#### Exercise material ####

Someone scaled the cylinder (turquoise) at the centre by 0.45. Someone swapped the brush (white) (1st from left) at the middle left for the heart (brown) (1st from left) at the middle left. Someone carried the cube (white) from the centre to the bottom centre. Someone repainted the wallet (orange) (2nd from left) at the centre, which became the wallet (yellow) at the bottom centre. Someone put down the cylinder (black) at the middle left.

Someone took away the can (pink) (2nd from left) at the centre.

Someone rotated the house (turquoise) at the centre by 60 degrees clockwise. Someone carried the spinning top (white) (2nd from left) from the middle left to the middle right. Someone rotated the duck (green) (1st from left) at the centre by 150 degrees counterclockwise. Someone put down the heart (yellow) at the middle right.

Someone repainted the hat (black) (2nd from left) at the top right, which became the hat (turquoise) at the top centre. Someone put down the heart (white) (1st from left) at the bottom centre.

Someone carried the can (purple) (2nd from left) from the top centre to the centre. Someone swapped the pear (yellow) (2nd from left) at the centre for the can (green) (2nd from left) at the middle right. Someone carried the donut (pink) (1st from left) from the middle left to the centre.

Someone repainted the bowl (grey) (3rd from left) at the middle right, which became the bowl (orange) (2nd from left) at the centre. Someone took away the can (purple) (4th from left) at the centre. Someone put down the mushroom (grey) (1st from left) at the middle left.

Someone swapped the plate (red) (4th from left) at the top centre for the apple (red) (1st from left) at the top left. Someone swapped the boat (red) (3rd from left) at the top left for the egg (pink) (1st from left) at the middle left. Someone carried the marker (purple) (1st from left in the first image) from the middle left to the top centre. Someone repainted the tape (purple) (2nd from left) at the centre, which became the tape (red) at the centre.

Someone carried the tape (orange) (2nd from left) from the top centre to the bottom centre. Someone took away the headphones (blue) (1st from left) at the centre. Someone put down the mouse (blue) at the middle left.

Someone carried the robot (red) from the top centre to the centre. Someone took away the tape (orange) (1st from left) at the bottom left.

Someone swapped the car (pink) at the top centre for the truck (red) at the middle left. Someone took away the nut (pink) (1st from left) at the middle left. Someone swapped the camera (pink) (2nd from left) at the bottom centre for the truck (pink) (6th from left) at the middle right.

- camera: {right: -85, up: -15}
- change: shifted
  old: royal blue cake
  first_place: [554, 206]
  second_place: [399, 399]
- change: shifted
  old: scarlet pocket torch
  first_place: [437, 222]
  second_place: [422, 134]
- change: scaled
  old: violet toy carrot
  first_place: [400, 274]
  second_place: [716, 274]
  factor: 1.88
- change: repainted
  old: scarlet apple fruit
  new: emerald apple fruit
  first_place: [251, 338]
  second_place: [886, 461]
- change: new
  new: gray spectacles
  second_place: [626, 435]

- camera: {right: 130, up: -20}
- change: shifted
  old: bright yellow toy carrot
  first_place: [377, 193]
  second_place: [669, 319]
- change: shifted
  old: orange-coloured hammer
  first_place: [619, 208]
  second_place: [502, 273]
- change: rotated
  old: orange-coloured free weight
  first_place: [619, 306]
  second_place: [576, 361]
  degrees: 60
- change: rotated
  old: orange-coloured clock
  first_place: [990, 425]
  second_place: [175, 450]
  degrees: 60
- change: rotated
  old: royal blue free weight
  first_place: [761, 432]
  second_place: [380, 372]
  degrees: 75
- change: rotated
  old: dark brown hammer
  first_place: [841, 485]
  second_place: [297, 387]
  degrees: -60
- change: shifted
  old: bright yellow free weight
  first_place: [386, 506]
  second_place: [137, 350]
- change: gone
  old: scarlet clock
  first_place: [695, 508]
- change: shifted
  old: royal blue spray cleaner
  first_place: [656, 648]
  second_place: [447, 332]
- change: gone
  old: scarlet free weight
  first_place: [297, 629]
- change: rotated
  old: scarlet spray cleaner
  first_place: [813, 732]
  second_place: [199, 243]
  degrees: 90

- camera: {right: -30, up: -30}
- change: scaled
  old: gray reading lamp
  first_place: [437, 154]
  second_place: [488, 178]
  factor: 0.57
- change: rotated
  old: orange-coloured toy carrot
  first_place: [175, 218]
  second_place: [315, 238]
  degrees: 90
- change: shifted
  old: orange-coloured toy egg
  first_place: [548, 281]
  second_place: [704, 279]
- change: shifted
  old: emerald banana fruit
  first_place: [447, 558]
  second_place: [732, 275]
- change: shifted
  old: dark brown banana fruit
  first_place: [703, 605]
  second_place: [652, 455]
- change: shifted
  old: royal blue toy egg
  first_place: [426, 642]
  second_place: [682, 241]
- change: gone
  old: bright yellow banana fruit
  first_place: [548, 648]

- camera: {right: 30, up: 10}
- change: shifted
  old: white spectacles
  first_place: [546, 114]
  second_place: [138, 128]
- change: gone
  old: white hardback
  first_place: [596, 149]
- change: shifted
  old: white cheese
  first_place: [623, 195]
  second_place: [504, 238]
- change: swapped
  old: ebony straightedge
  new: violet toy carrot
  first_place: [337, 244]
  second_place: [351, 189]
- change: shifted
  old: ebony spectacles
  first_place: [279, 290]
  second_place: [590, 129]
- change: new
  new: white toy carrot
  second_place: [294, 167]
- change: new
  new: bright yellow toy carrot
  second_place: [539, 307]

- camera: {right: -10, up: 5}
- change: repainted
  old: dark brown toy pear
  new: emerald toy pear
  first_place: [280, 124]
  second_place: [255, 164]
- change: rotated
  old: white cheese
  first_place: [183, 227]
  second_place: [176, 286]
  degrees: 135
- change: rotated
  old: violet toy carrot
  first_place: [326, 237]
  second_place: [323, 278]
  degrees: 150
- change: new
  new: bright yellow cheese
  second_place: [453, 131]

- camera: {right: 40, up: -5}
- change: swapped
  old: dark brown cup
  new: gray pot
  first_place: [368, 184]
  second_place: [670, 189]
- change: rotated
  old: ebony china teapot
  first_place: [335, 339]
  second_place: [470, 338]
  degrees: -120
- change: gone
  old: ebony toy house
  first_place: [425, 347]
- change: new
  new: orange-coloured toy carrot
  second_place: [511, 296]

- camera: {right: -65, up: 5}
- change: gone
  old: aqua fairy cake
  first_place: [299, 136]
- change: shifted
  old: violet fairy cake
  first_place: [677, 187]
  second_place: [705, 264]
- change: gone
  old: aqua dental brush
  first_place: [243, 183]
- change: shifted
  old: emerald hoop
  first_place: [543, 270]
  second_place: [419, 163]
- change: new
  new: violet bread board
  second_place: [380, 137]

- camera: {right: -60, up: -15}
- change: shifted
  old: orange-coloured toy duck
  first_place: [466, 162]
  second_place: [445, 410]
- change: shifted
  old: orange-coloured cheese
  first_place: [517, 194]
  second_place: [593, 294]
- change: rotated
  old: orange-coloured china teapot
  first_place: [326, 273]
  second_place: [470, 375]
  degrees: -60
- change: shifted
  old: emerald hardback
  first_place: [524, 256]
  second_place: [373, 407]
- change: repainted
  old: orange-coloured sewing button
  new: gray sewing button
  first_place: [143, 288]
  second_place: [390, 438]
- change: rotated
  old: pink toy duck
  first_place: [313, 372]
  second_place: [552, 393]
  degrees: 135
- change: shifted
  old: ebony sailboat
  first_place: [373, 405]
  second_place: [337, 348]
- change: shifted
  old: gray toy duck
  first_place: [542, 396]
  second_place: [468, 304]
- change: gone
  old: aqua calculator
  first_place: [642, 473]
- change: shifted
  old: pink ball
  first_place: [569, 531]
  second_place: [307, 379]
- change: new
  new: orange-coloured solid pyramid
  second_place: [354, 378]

####

● **Exercise instructions**: Looking at the data above, return every line from the one with "old: royal blue cake" down to the one with "new: gray spectacles", exactly and inclusively.

● **Task solution**:
  old: royal blue cake
  first_place: [554, 206]
  second_place: [399, 399]
- change: shifted
  old: scarlet pocket torch
  first_place: [437, 222]
  second_place: [422, 134]
- change: scaled
  old: violet toy carrot
  first_place: [400, 274]
  second_place: [716, 274]
  factor: 1.88
- change: repainted
  old: scarlet apple fruit
  new: emerald apple fruit
  first_place: [251, 338]
  second_place: [886, 461]
- change: new
  new: gray spectacles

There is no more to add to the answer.